Stored items:
● ● ● ● ● ● ●

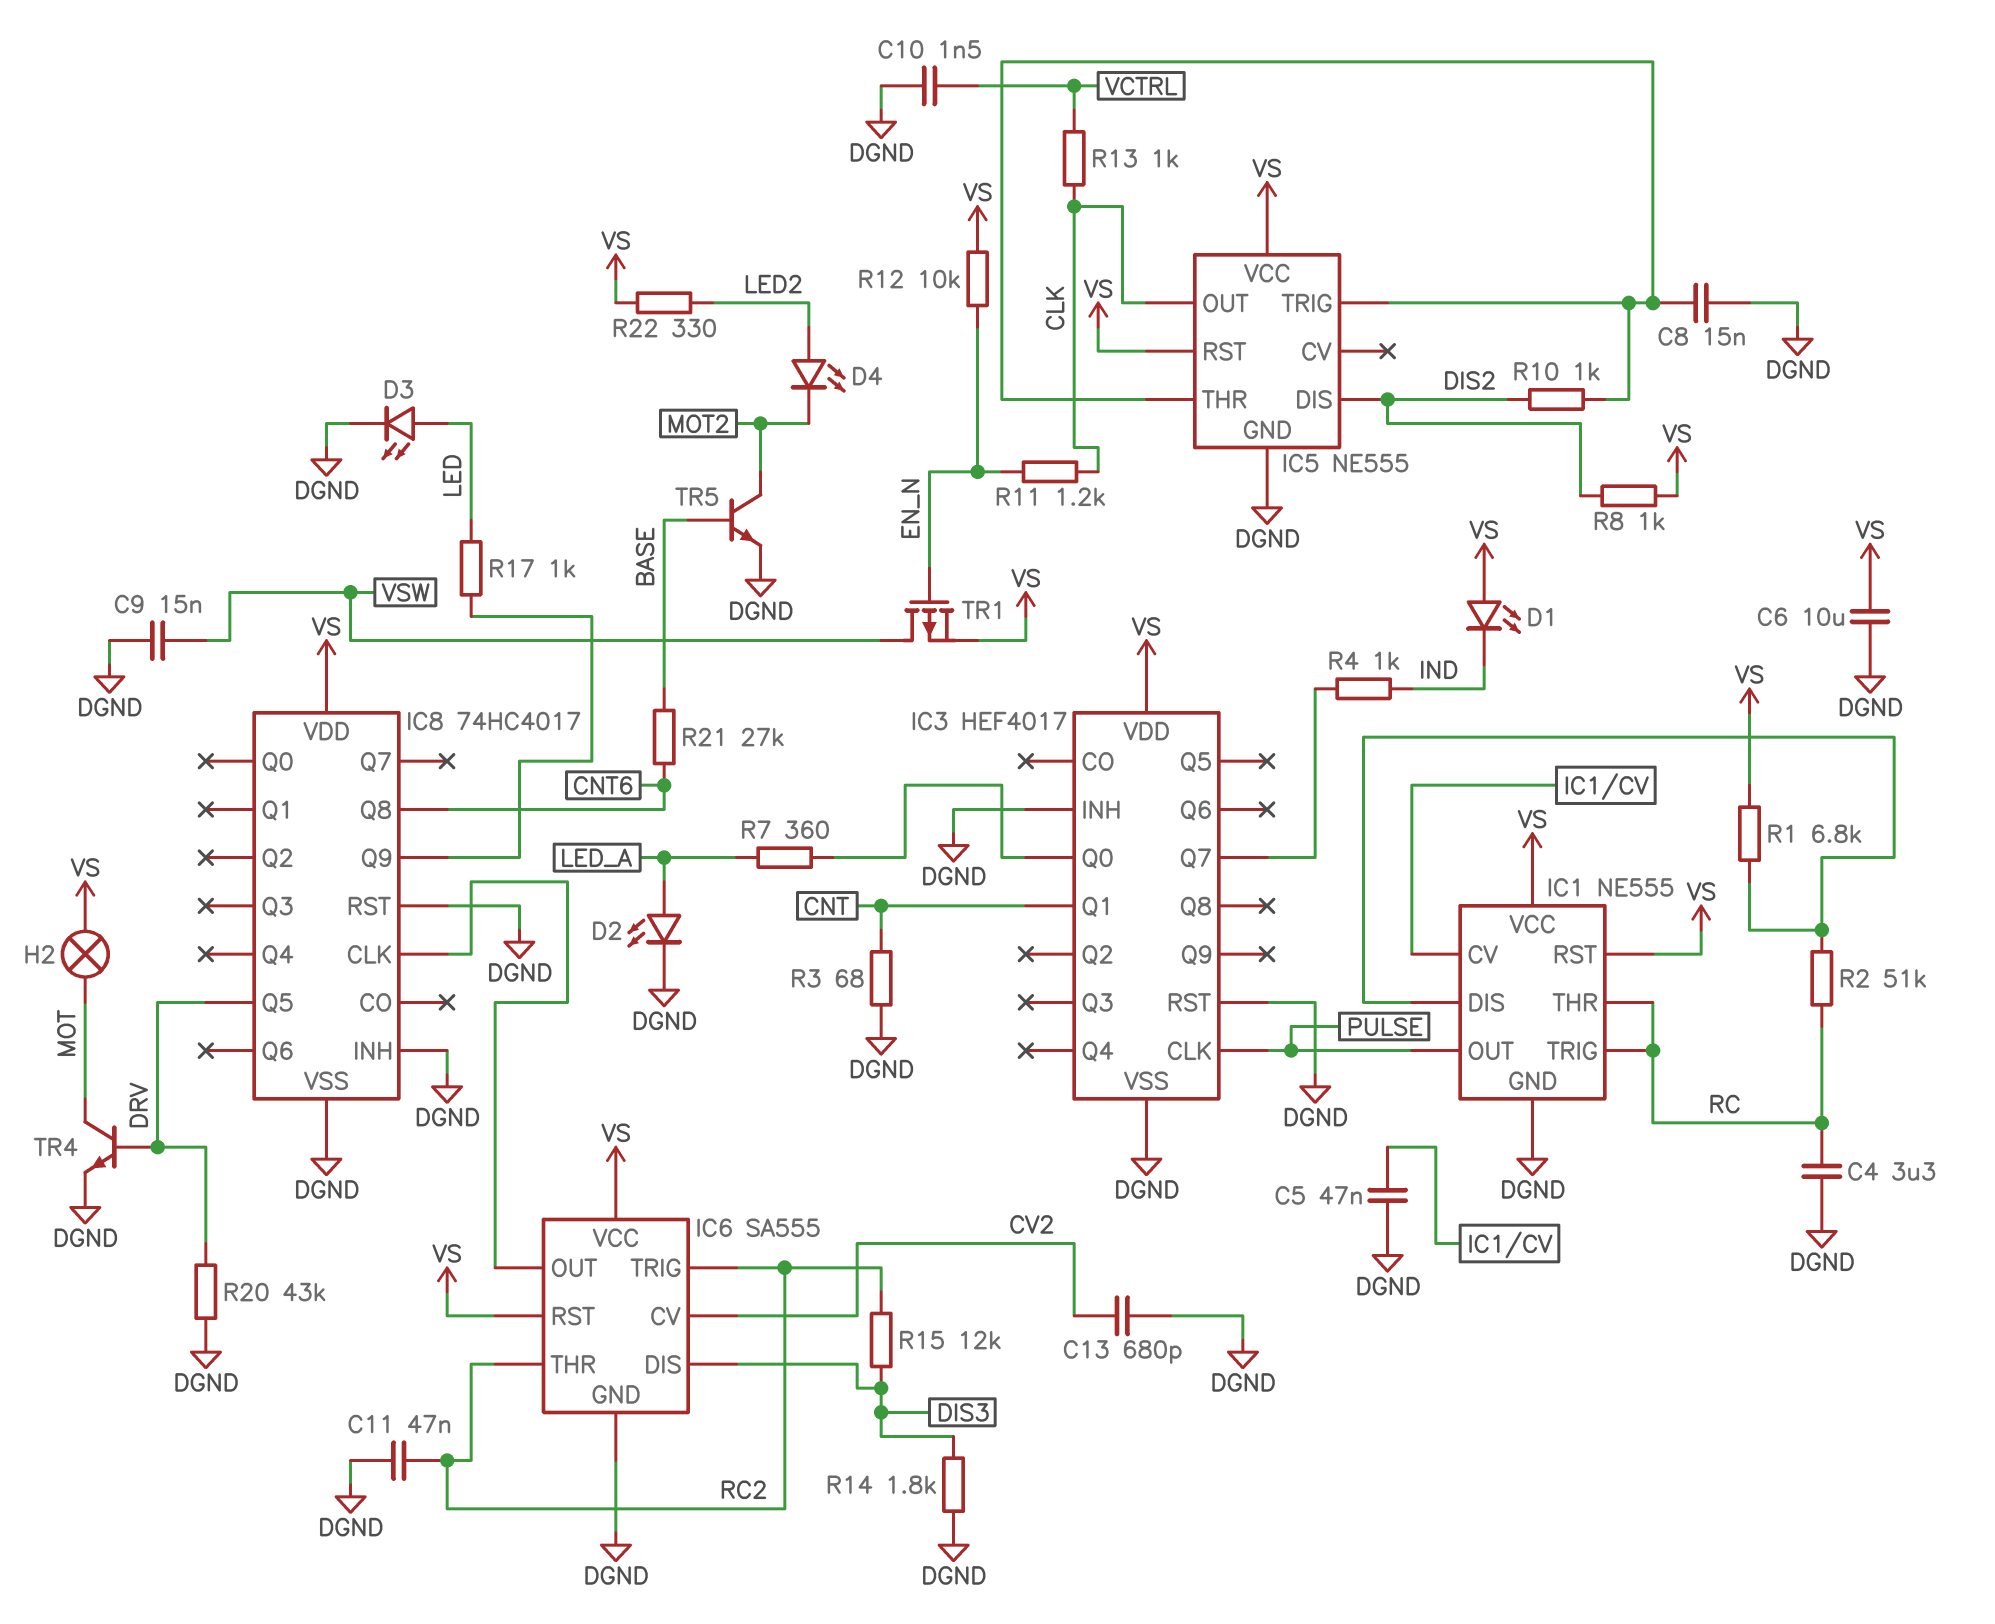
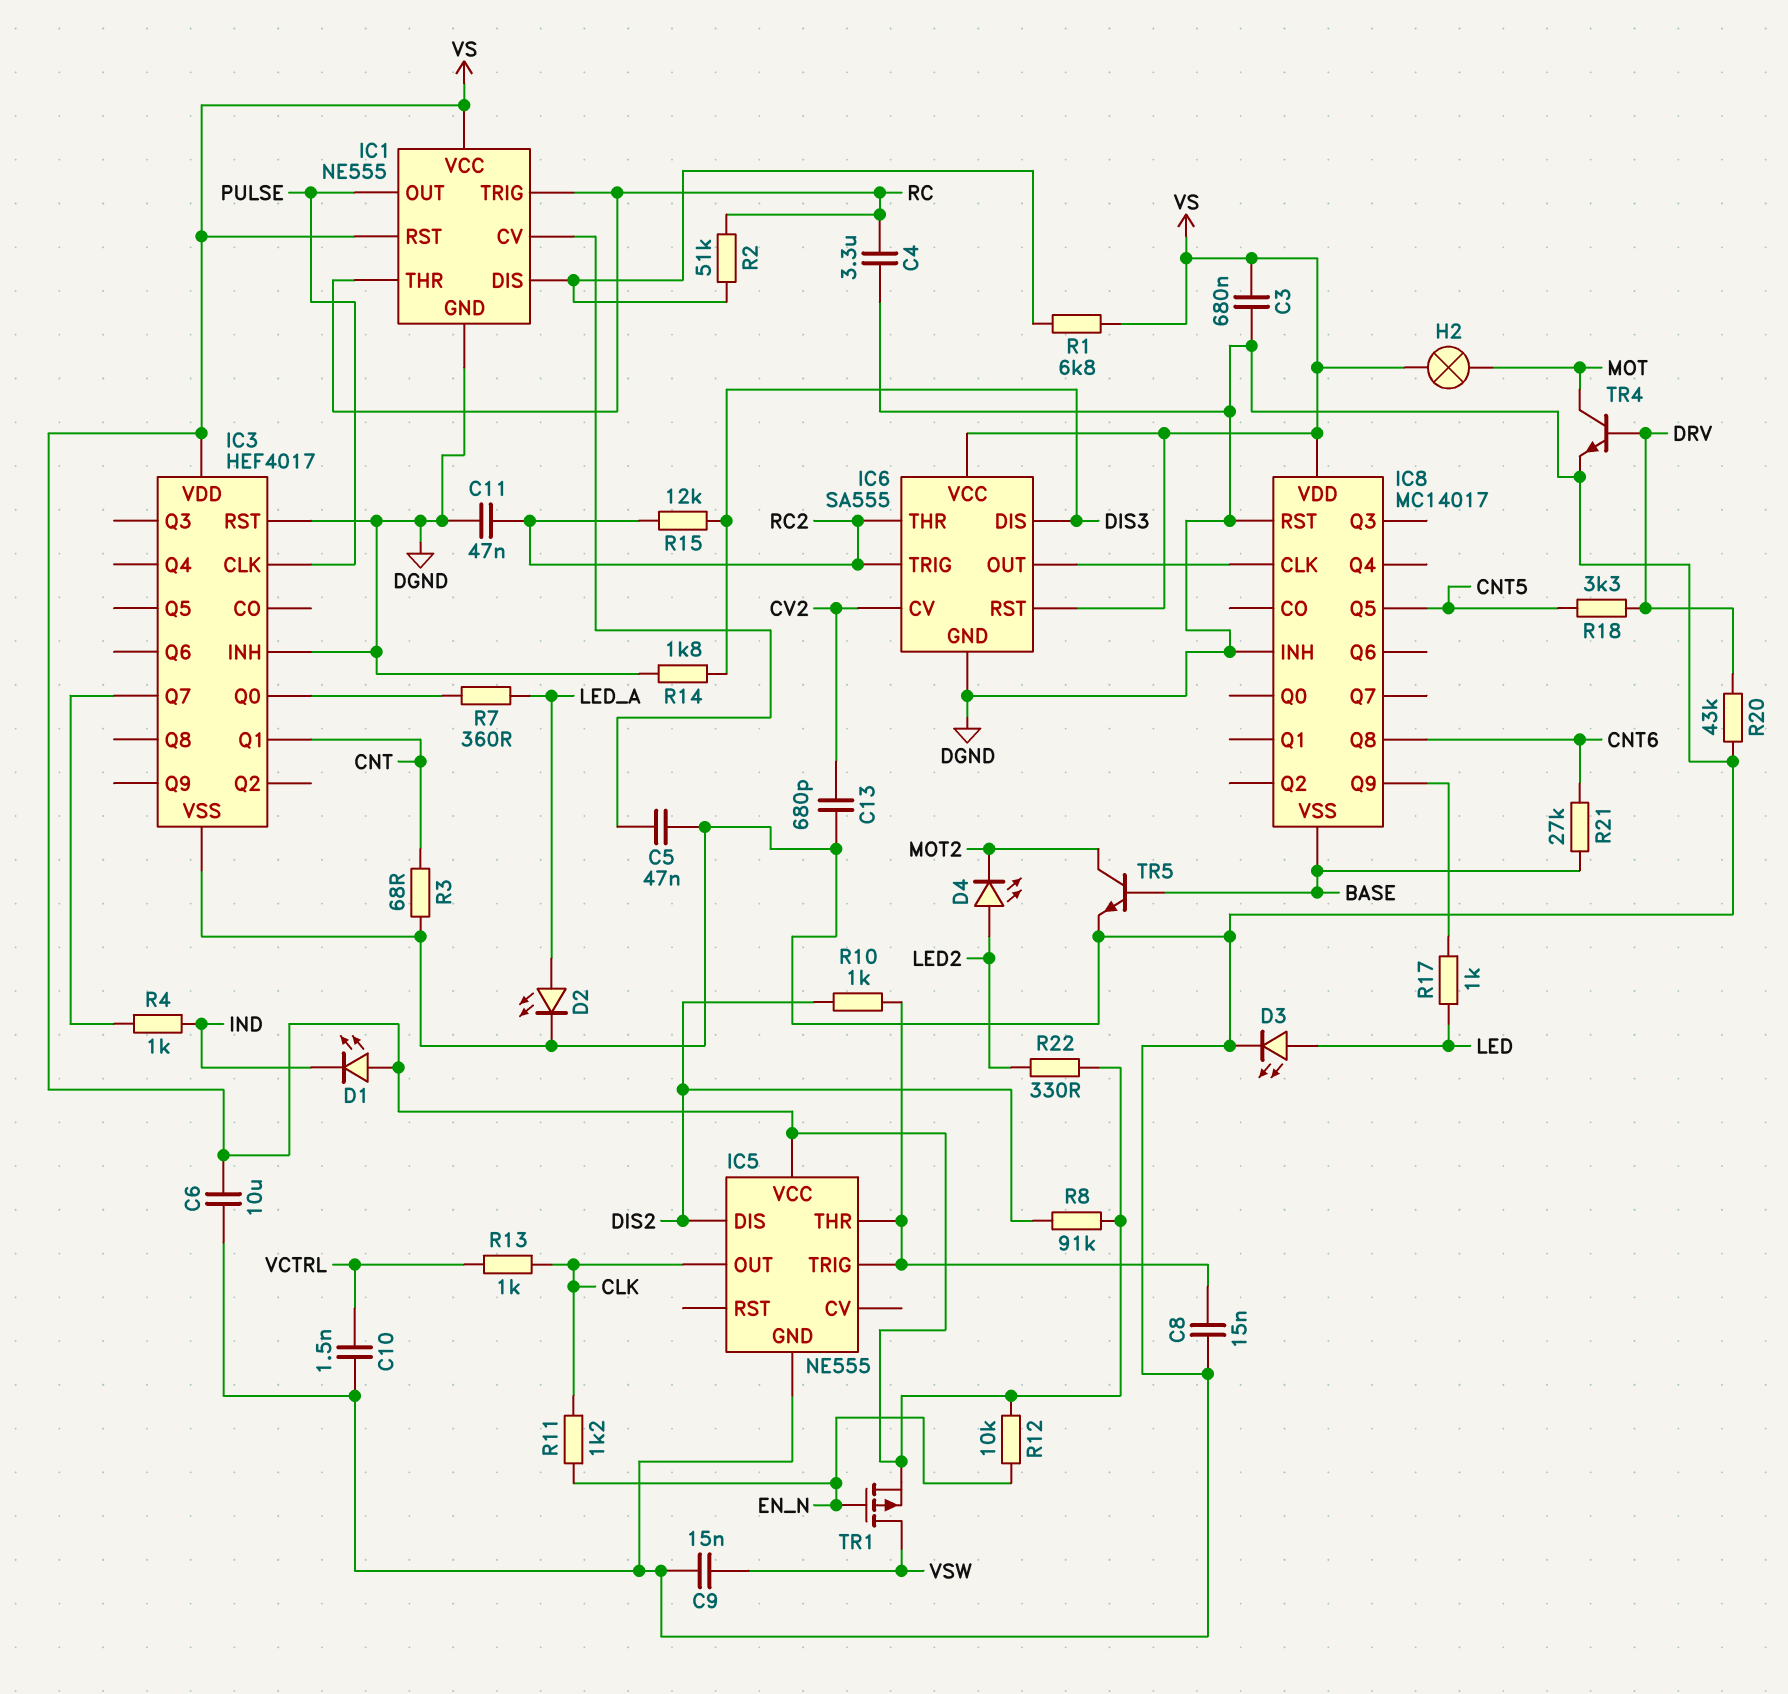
C3: none -> 680nF (DGND, VS)
IC5 pin RST: VS -> none
IC8: 74HC4017 -> MC14017
IC8 pin Q5: DRV -> CNT5
IC8 pin VSS: DGND -> BASE
R8: 1k (DIS2, VS) -> 91k (DIS2, VS)
R18: none -> 3.3k (CNT5, DRV)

● ● ● ● ● ● ●

■ **How to complete this task**: Print the records above exactly, minus pictures.

■ **Solution for this task**:
C3: none -> 680nF (DGND, VS)
IC5 pin RST: VS -> none
IC8: 74HC4017 -> MC14017
IC8 pin Q5: DRV -> CNT5
IC8 pin VSS: DGND -> BASE
R8: 1k (DIS2, VS) -> 91k (DIS2, VS)
R18: none -> 3.3k (CNT5, DRV)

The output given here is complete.